_INFORMATION SUPPLIED:_
^^^^
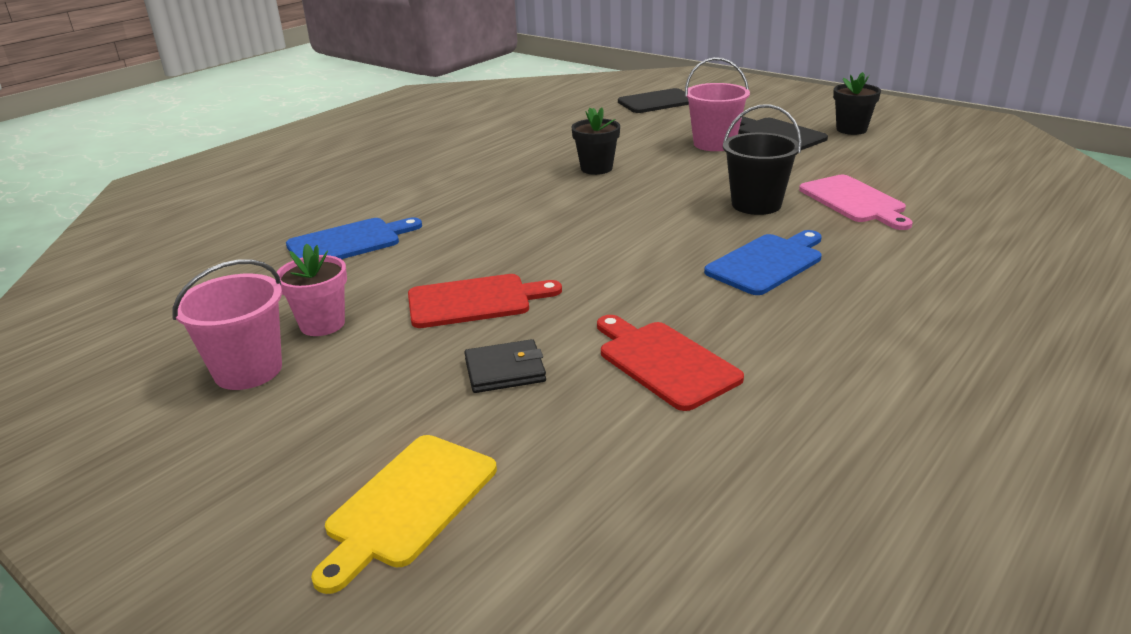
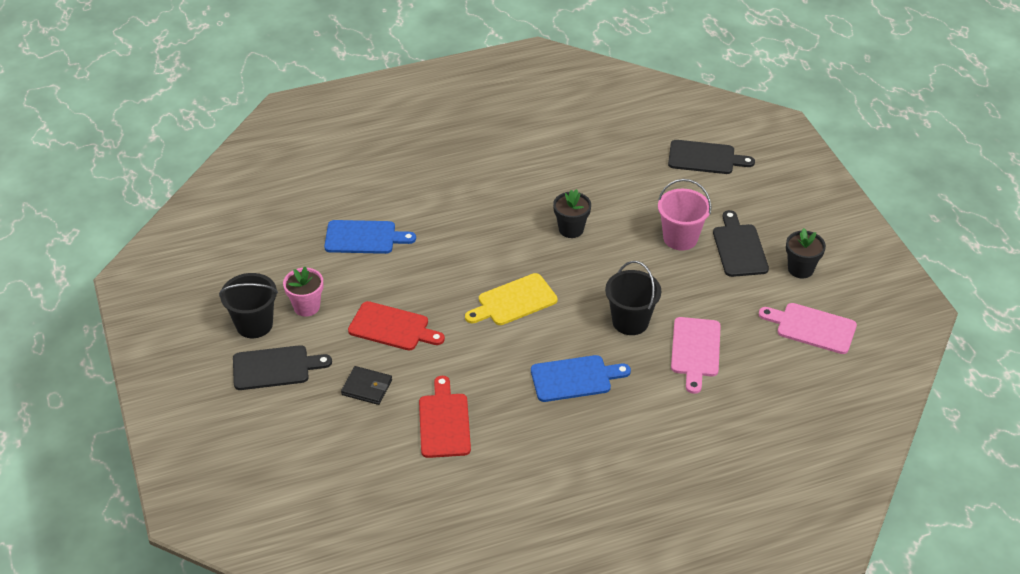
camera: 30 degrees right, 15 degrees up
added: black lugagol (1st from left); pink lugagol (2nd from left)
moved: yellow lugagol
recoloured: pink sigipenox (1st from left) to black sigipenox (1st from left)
^^^^
_YOUR ASSIGNMENT:_
Once you have located every line with the word "pink" in the material above, list those lines.

_RESPONSE BOX:_
added: black lugagol (1st from left); pink lugagol (2nd from left)
recoloured: pink sigipenox (1st from left) to black sigipenox (1st from left)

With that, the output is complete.